Exercise data
___
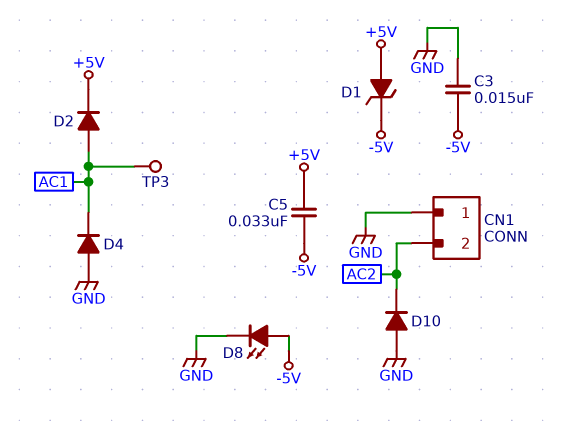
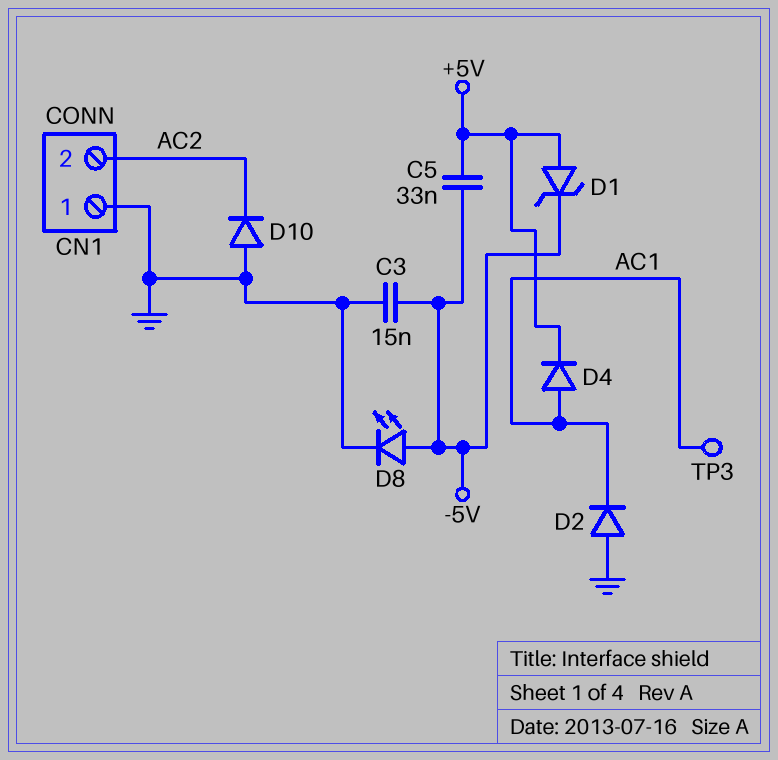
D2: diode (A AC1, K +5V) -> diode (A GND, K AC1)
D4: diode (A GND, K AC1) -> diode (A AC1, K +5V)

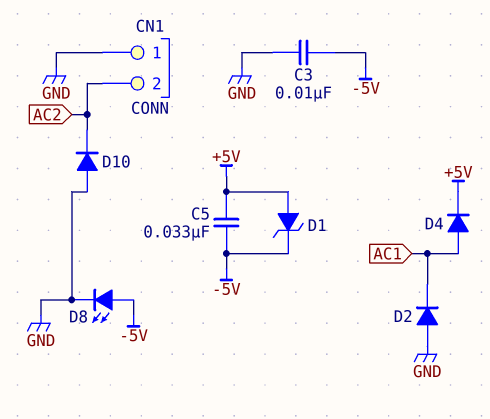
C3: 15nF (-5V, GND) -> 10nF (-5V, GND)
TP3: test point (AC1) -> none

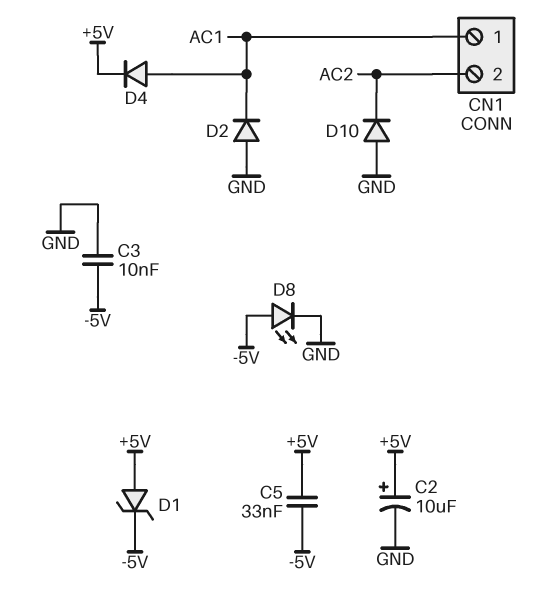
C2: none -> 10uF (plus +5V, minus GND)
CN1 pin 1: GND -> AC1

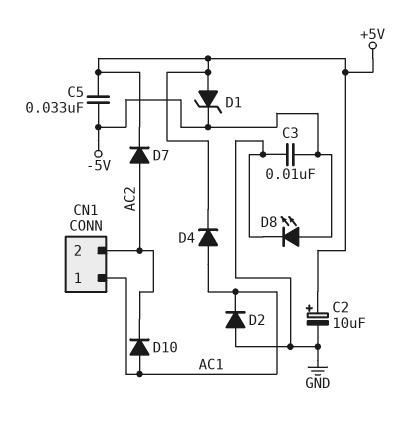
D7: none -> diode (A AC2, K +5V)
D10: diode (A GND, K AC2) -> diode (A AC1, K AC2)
___
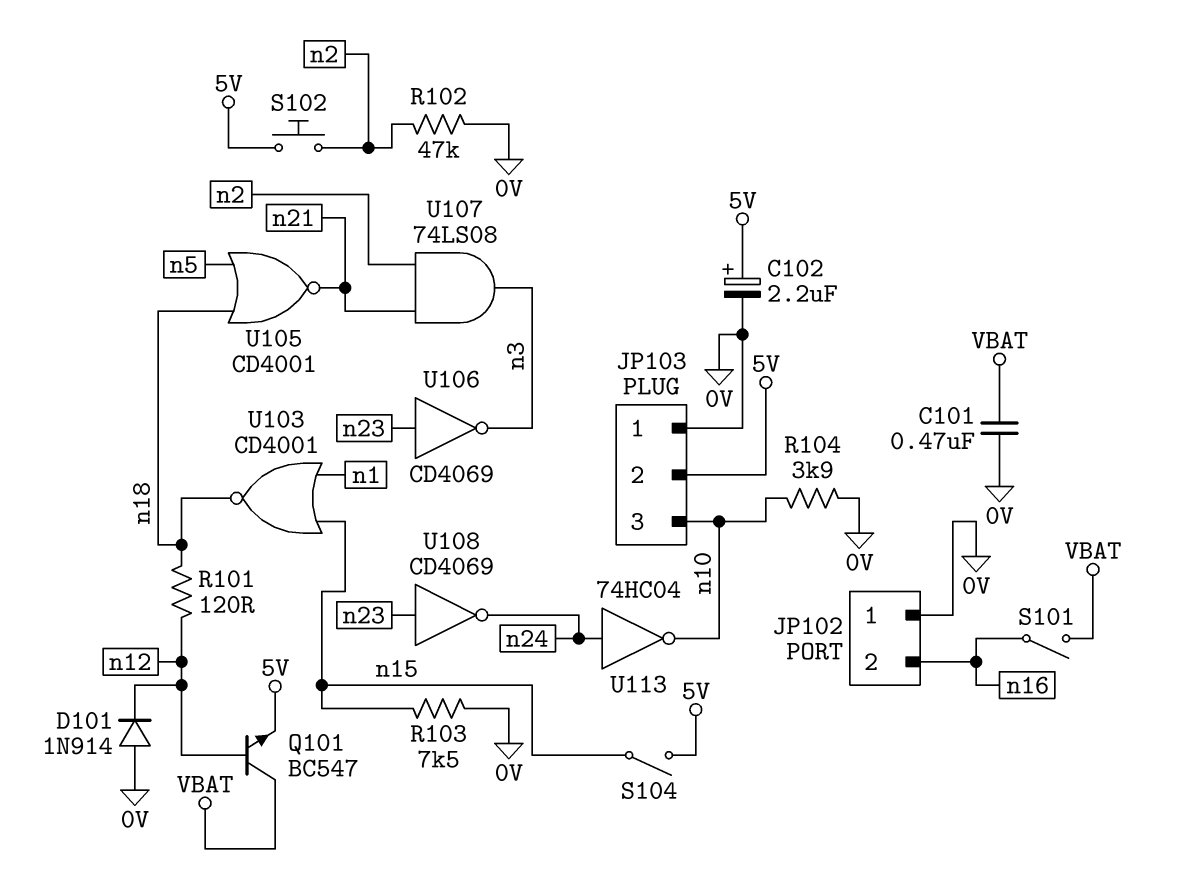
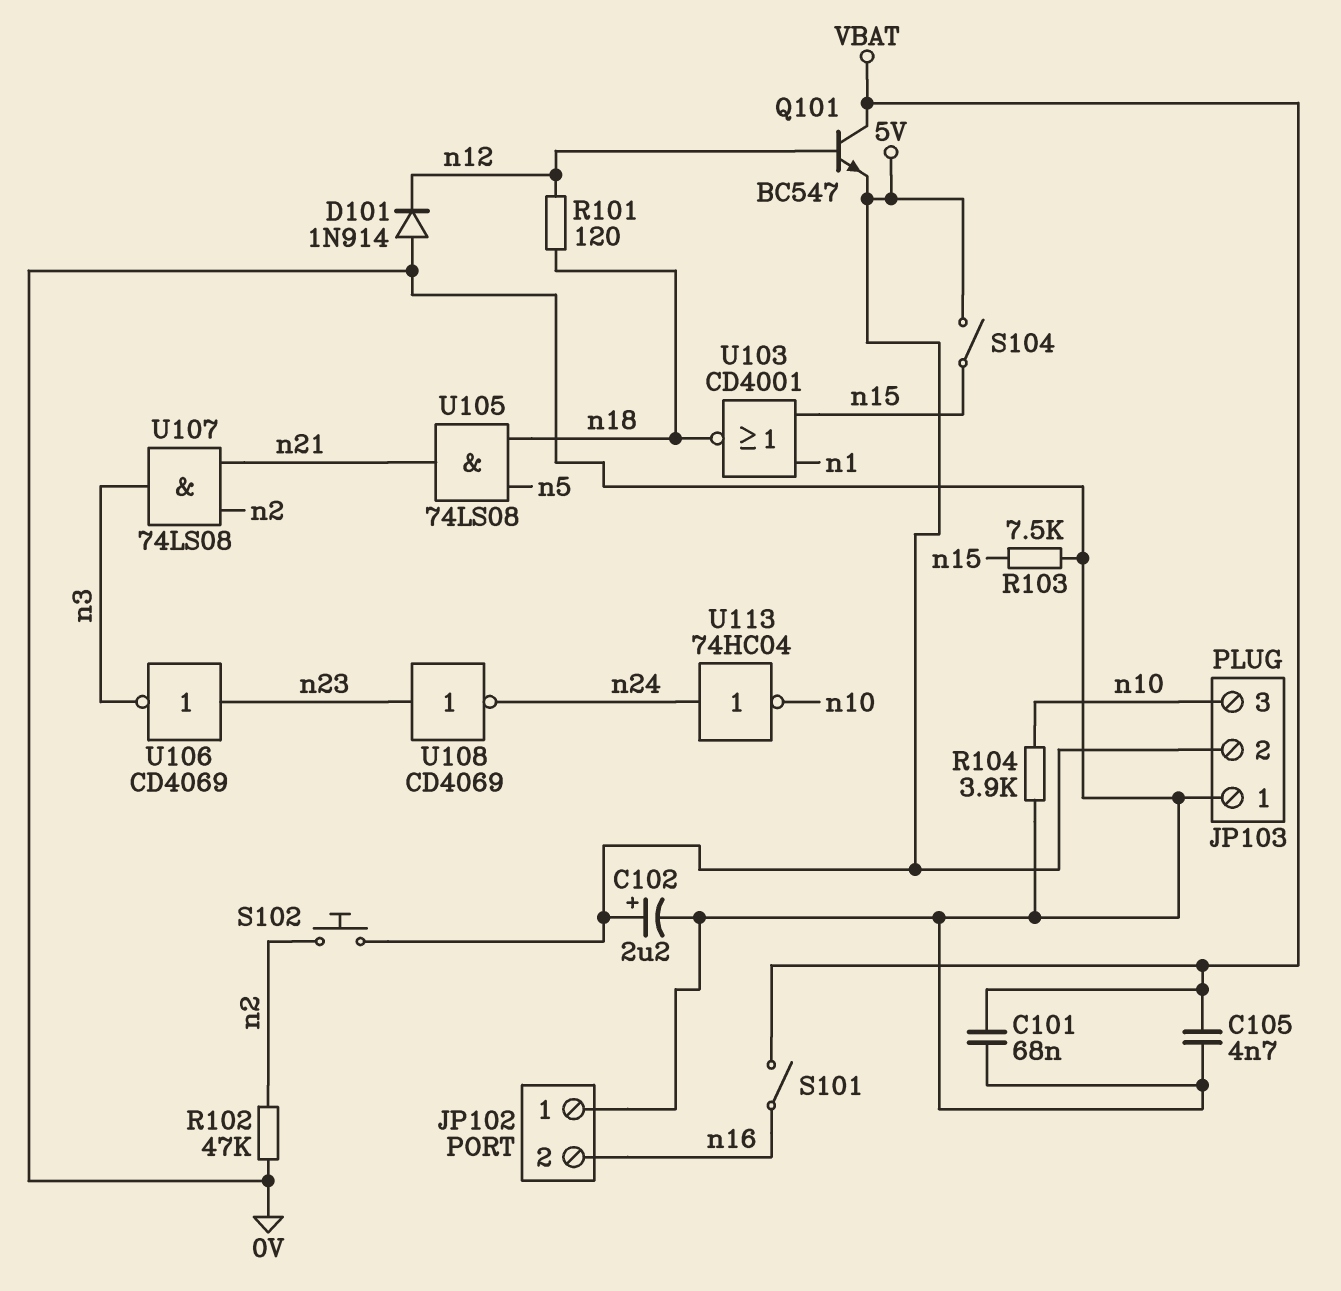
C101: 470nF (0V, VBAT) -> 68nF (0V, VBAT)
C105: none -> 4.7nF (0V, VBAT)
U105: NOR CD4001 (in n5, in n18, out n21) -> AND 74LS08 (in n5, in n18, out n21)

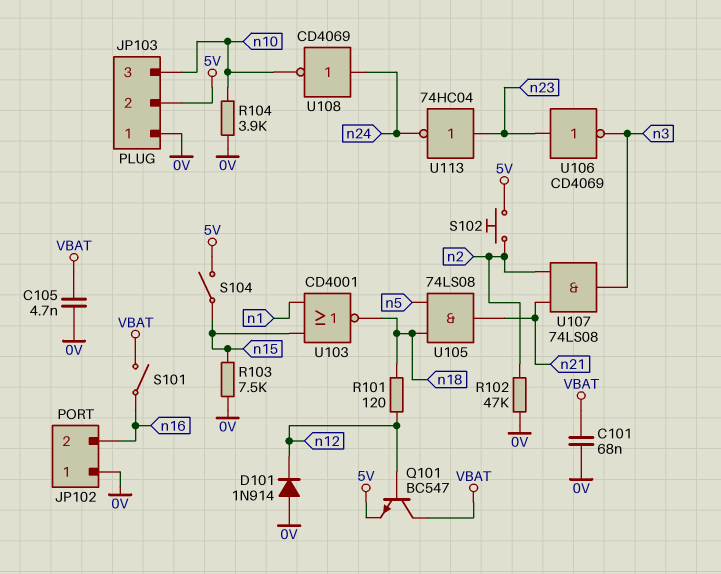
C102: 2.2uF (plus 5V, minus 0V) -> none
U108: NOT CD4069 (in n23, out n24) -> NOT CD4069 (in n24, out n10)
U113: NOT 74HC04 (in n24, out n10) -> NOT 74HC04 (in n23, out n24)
___
Task details
Using the entries above, return exactly the lines from the line with "U108: NOT CD4069" to the line with "U113: NOT 74HC04", counting both of those lines.

Result for this task
U108: NOT CD4069 (in n23, out n24) -> NOT CD4069 (in n24, out n10)
U113: NOT 74HC04 (in n24, out n10) -> NOT 74HC04 (in n23, out n24)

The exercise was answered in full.